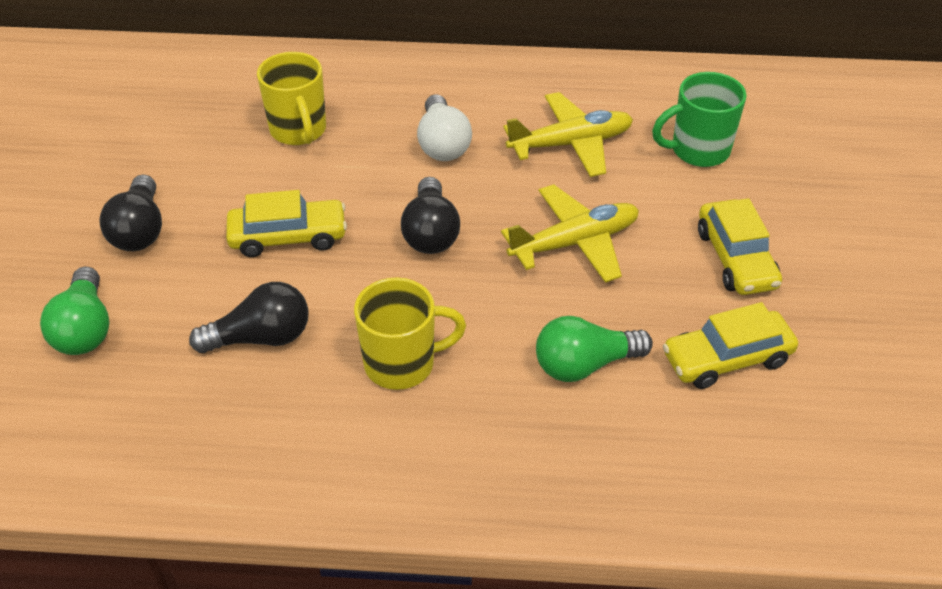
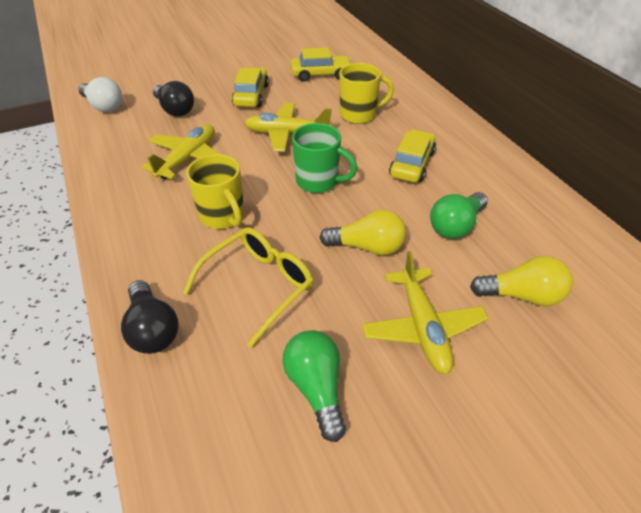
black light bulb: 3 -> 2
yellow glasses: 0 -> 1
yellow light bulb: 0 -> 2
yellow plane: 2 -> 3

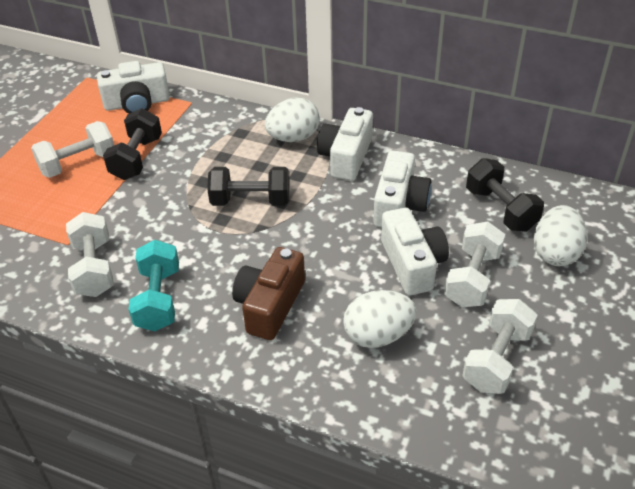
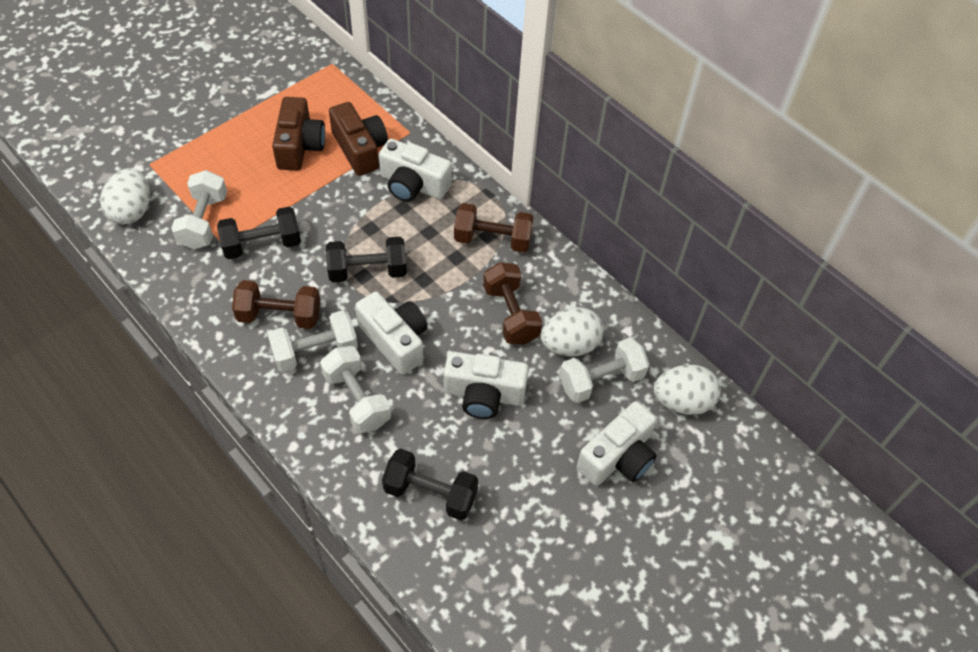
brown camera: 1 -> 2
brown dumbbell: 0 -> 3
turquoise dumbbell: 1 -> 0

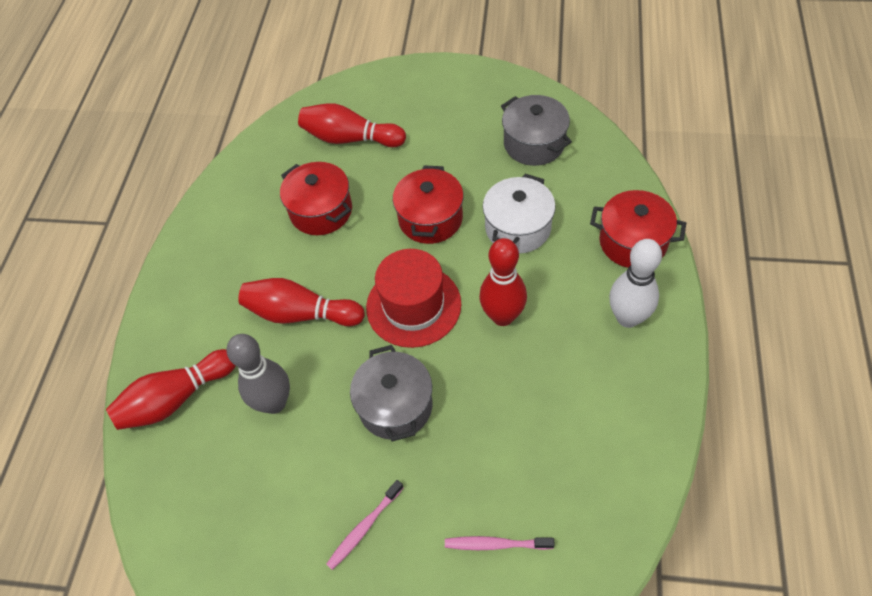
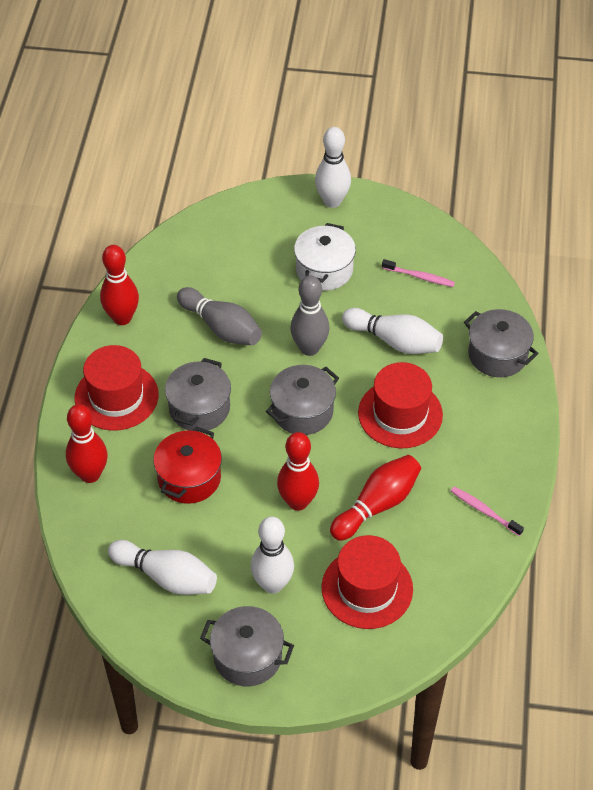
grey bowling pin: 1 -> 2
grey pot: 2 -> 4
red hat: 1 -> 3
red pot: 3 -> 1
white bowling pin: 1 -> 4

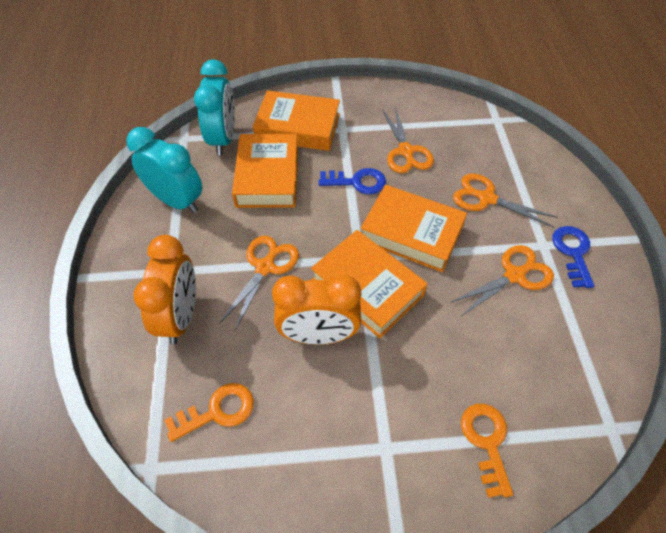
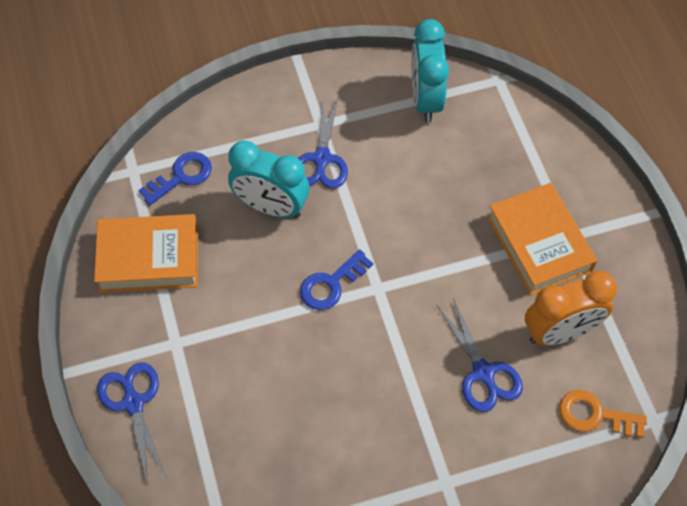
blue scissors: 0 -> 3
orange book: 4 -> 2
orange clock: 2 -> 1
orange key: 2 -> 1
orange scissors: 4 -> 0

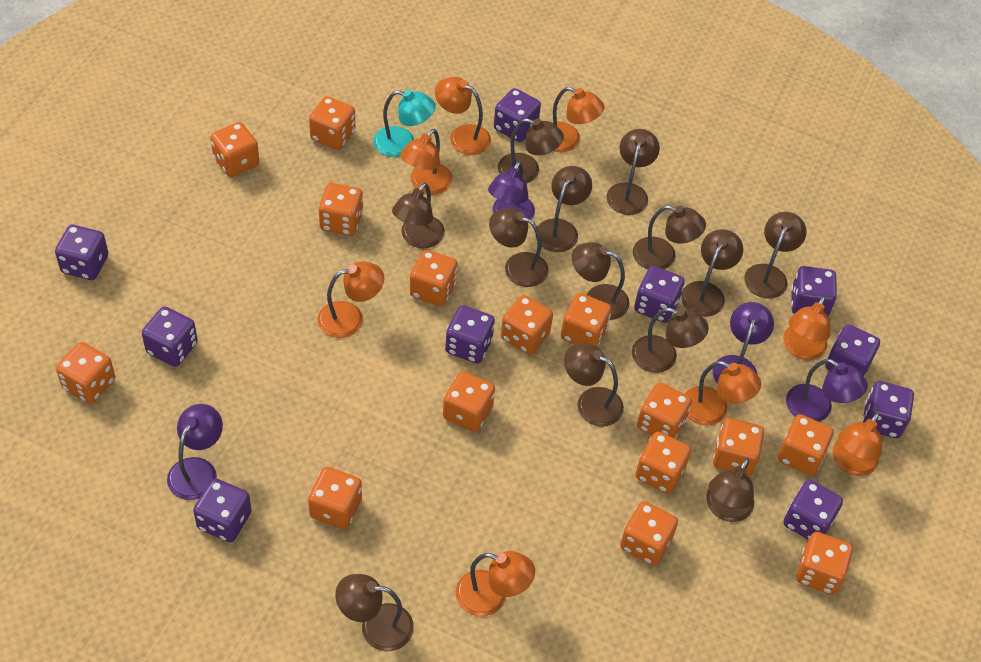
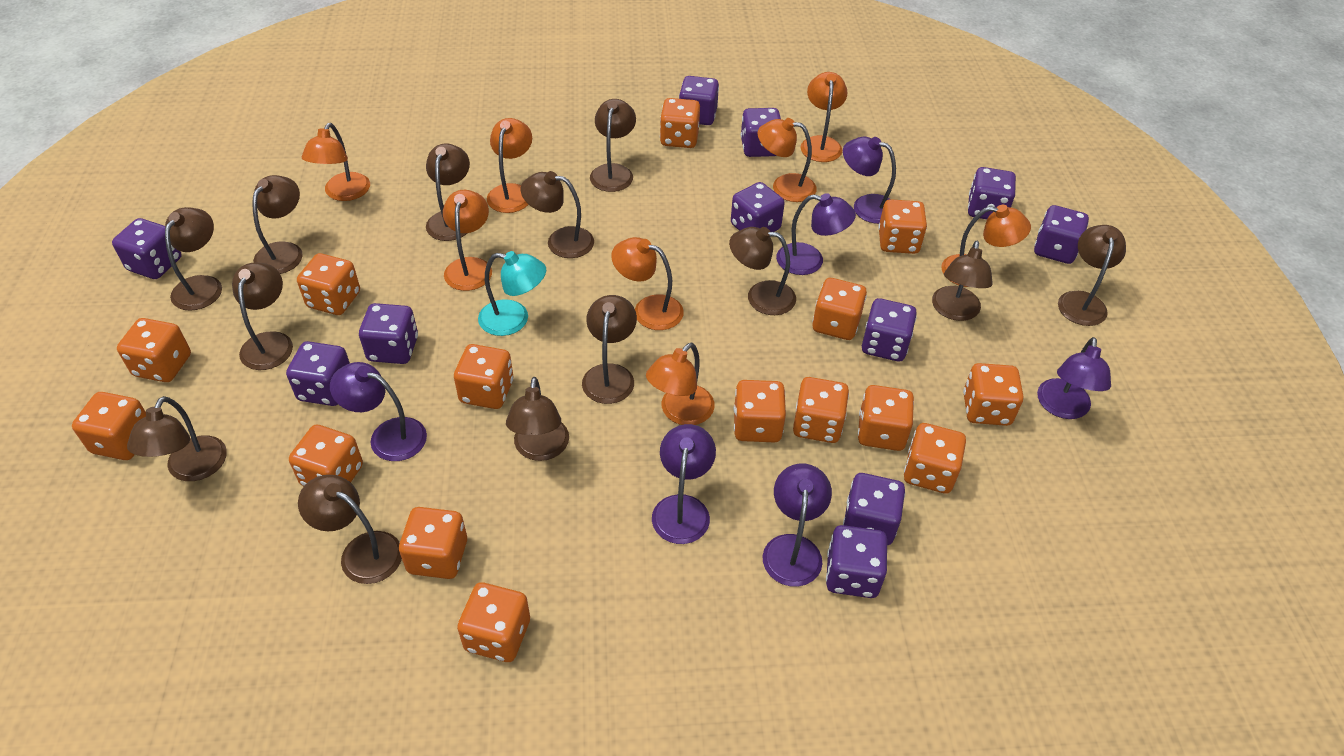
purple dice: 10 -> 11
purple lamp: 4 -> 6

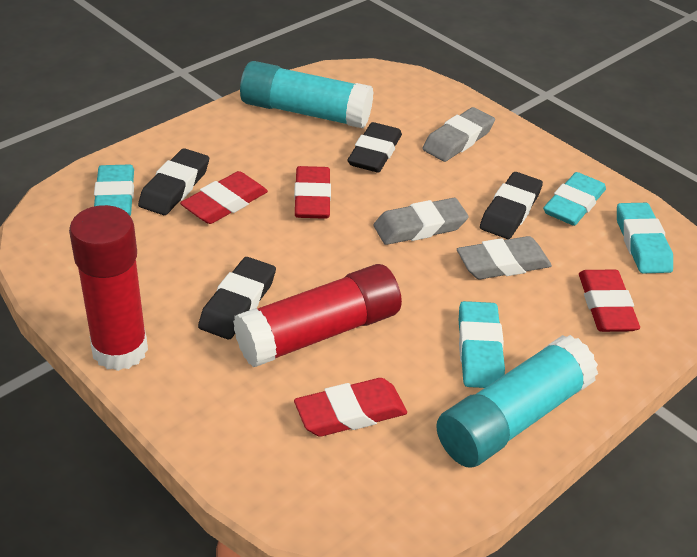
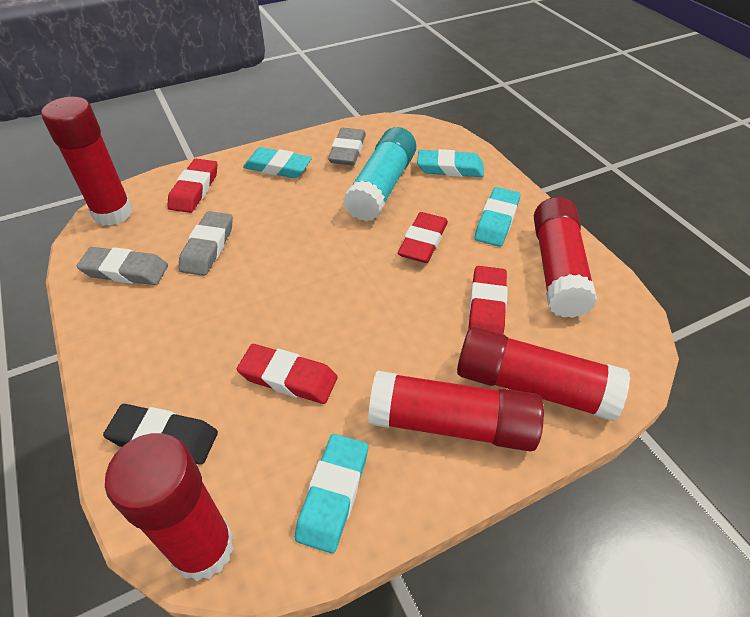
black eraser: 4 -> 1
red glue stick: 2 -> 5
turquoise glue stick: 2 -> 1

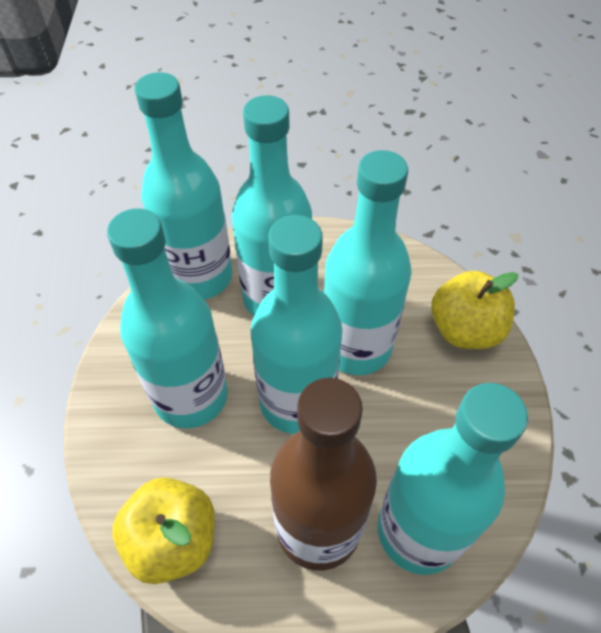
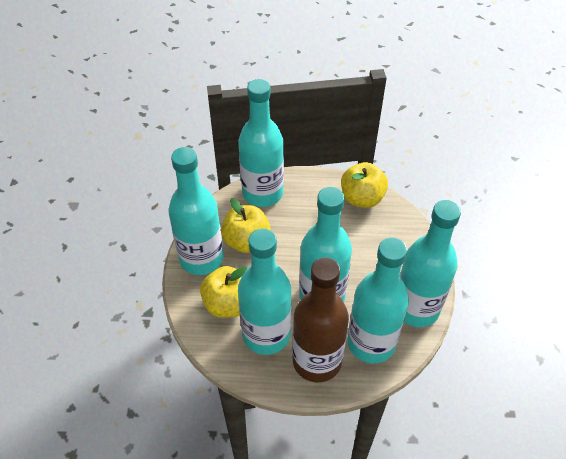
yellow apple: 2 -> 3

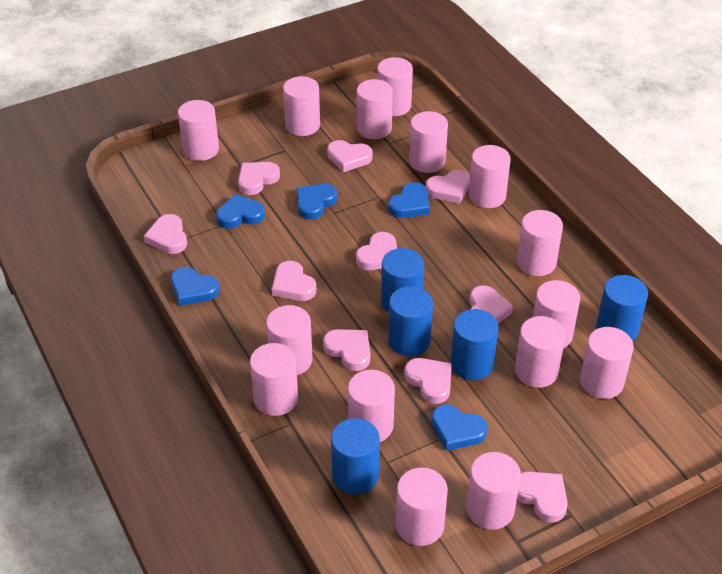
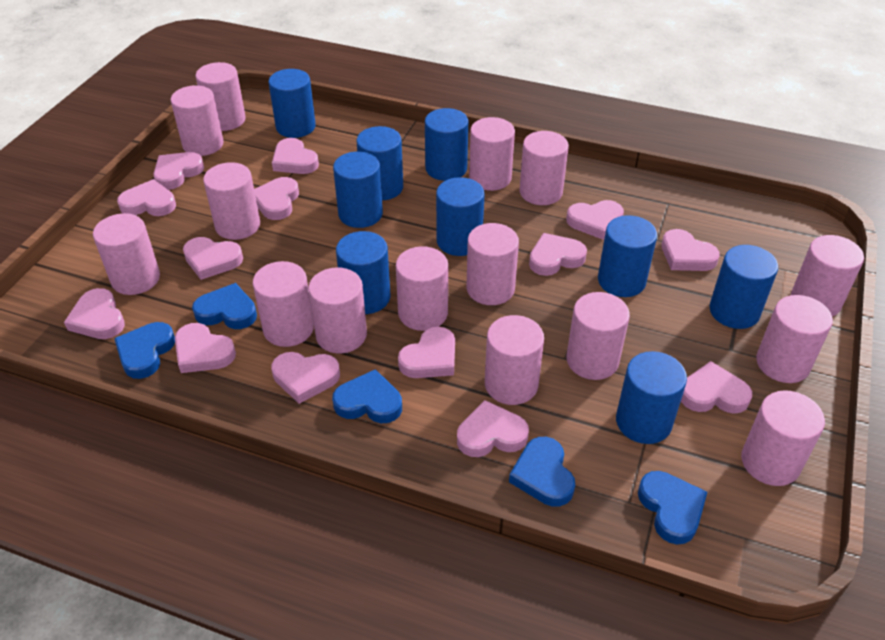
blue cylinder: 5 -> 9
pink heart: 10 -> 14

**Required action:** Word for word, write out the whole listing, keeping none of the pictures.

**Response box:**
black light bulb: 3 -> 2
yellow glasses: 0 -> 1
yellow light bulb: 0 -> 2
yellow plane: 2 -> 3

brown camera: 1 -> 2
brown dumbbell: 0 -> 3
turquoise dumbbell: 1 -> 0

grey bowling pin: 1 -> 2
grey pot: 2 -> 4
red hat: 1 -> 3
red pot: 3 -> 1
white bowling pin: 1 -> 4

blue scissors: 0 -> 3
orange book: 4 -> 2
orange clock: 2 -> 1
orange key: 2 -> 1
orange scissors: 4 -> 0

purple dice: 10 -> 11
purple lamp: 4 -> 6

black eraser: 4 -> 1
red glue stick: 2 -> 5
turquoise glue stick: 2 -> 1

yellow apple: 2 -> 3

blue cylinder: 5 -> 9
pink heart: 10 -> 14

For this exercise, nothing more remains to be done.